START The data

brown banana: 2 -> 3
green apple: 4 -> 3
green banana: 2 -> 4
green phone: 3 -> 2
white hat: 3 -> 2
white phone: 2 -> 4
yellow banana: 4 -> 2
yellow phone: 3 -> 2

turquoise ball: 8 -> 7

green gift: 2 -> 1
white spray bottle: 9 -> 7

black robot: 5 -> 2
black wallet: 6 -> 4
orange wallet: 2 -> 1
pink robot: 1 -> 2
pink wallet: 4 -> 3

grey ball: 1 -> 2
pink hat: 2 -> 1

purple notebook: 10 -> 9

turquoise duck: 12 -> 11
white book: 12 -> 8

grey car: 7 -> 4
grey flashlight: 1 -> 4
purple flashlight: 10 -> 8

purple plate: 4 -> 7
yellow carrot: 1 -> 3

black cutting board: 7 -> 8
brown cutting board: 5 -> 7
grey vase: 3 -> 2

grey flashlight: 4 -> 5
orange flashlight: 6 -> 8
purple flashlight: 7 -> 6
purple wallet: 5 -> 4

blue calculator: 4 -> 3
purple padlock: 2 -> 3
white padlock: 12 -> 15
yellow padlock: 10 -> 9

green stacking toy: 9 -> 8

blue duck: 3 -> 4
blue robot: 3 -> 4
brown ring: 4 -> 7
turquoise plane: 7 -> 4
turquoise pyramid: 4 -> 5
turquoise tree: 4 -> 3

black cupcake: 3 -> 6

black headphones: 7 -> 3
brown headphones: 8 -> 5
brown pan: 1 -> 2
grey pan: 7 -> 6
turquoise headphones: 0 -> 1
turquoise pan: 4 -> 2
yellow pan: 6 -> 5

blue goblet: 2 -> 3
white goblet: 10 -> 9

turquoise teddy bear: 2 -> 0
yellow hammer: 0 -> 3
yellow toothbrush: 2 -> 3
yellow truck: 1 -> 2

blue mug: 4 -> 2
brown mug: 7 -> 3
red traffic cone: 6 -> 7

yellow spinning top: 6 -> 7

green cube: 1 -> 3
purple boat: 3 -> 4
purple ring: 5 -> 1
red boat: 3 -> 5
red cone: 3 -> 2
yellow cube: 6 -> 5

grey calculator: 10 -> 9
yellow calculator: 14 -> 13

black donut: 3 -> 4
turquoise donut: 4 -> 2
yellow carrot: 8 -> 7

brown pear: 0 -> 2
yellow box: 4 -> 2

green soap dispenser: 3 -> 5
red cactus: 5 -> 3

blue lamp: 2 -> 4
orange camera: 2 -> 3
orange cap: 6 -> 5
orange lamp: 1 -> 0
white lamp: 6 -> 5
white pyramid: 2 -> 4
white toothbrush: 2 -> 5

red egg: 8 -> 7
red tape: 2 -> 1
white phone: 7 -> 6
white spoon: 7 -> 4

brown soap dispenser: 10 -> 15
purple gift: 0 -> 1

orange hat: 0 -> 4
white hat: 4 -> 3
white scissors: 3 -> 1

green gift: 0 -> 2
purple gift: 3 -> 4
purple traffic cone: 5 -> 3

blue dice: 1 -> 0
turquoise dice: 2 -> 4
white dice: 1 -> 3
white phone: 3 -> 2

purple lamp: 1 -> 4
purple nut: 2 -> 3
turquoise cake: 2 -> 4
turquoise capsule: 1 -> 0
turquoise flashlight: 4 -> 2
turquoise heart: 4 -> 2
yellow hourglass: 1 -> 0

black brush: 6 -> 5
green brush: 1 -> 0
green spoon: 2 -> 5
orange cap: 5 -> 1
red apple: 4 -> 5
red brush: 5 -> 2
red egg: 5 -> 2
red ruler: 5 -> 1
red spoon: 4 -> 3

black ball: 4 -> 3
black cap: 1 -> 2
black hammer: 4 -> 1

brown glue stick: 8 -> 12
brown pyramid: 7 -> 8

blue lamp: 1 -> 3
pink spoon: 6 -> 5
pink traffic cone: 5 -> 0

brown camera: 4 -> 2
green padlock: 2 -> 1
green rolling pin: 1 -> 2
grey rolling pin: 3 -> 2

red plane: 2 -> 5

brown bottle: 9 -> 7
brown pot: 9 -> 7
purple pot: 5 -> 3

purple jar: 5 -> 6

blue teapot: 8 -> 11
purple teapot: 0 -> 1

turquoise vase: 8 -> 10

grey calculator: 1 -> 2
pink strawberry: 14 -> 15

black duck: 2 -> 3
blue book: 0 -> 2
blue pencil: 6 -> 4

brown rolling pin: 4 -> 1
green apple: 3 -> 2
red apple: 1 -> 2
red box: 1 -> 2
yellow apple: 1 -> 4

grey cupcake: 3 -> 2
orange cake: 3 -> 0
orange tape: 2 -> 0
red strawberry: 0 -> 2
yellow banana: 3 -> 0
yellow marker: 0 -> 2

END The data

▸ **What you should do**: The entries above must be transcribed word for word.

▸ **Solved problem**:
brown banana: 2 -> 3
green apple: 4 -> 3
green banana: 2 -> 4
green phone: 3 -> 2
white hat: 3 -> 2
white phone: 2 -> 4
yellow banana: 4 -> 2
yellow phone: 3 -> 2

turquoise ball: 8 -> 7

green gift: 2 -> 1
white spray bottle: 9 -> 7

black robot: 5 -> 2
black wallet: 6 -> 4
orange wallet: 2 -> 1
pink robot: 1 -> 2
pink wallet: 4 -> 3

grey ball: 1 -> 2
pink hat: 2 -> 1

purple notebook: 10 -> 9

turquoise duck: 12 -> 11
white book: 12 -> 8

grey car: 7 -> 4
grey flashlight: 1 -> 4
purple flashlight: 10 -> 8

purple plate: 4 -> 7
yellow carrot: 1 -> 3

black cutting board: 7 -> 8
brown cutting board: 5 -> 7
grey vase: 3 -> 2

grey flashlight: 4 -> 5
orange flashlight: 6 -> 8
purple flashlight: 7 -> 6
purple wallet: 5 -> 4

blue calculator: 4 -> 3
purple padlock: 2 -> 3
white padlock: 12 -> 15
yellow padlock: 10 -> 9

green stacking toy: 9 -> 8

blue duck: 3 -> 4
blue robot: 3 -> 4
brown ring: 4 -> 7
turquoise plane: 7 -> 4
turquoise pyramid: 4 -> 5
turquoise tree: 4 -> 3

black cupcake: 3 -> 6

black headphones: 7 -> 3
brown headphones: 8 -> 5
brown pan: 1 -> 2
grey pan: 7 -> 6
turquoise headphones: 0 -> 1
turquoise pan: 4 -> 2
yellow pan: 6 -> 5

blue goblet: 2 -> 3
white goblet: 10 -> 9

turquoise teddy bear: 2 -> 0
yellow hammer: 0 -> 3
yellow toothbrush: 2 -> 3
yellow truck: 1 -> 2

blue mug: 4 -> 2
brown mug: 7 -> 3
red traffic cone: 6 -> 7

yellow spinning top: 6 -> 7

green cube: 1 -> 3
purple boat: 3 -> 4
purple ring: 5 -> 1
red boat: 3 -> 5
red cone: 3 -> 2
yellow cube: 6 -> 5

grey calculator: 10 -> 9
yellow calculator: 14 -> 13

black donut: 3 -> 4
turquoise donut: 4 -> 2
yellow carrot: 8 -> 7

brown pear: 0 -> 2
yellow box: 4 -> 2

green soap dispenser: 3 -> 5
red cactus: 5 -> 3

blue lamp: 2 -> 4
orange camera: 2 -> 3
orange cap: 6 -> 5
orange lamp: 1 -> 0
white lamp: 6 -> 5
white pyramid: 2 -> 4
white toothbrush: 2 -> 5

red egg: 8 -> 7
red tape: 2 -> 1
white phone: 7 -> 6
white spoon: 7 -> 4

brown soap dispenser: 10 -> 15
purple gift: 0 -> 1

orange hat: 0 -> 4
white hat: 4 -> 3
white scissors: 3 -> 1

green gift: 0 -> 2
purple gift: 3 -> 4
purple traffic cone: 5 -> 3

blue dice: 1 -> 0
turquoise dice: 2 -> 4
white dice: 1 -> 3
white phone: 3 -> 2

purple lamp: 1 -> 4
purple nut: 2 -> 3
turquoise cake: 2 -> 4
turquoise capsule: 1 -> 0
turquoise flashlight: 4 -> 2
turquoise heart: 4 -> 2
yellow hourglass: 1 -> 0

black brush: 6 -> 5
green brush: 1 -> 0
green spoon: 2 -> 5
orange cap: 5 -> 1
red apple: 4 -> 5
red brush: 5 -> 2
red egg: 5 -> 2
red ruler: 5 -> 1
red spoon: 4 -> 3

black ball: 4 -> 3
black cap: 1 -> 2
black hammer: 4 -> 1

brown glue stick: 8 -> 12
brown pyramid: 7 -> 8

blue lamp: 1 -> 3
pink spoon: 6 -> 5
pink traffic cone: 5 -> 0

brown camera: 4 -> 2
green padlock: 2 -> 1
green rolling pin: 1 -> 2
grey rolling pin: 3 -> 2

red plane: 2 -> 5

brown bottle: 9 -> 7
brown pot: 9 -> 7
purple pot: 5 -> 3

purple jar: 5 -> 6

blue teapot: 8 -> 11
purple teapot: 0 -> 1

turquoise vase: 8 -> 10

grey calculator: 1 -> 2
pink strawberry: 14 -> 15

black duck: 2 -> 3
blue book: 0 -> 2
blue pencil: 6 -> 4

brown rolling pin: 4 -> 1
green apple: 3 -> 2
red apple: 1 -> 2
red box: 1 -> 2
yellow apple: 1 -> 4

grey cupcake: 3 -> 2
orange cake: 3 -> 0
orange tape: 2 -> 0
red strawberry: 0 -> 2
yellow banana: 3 -> 0
yellow marker: 0 -> 2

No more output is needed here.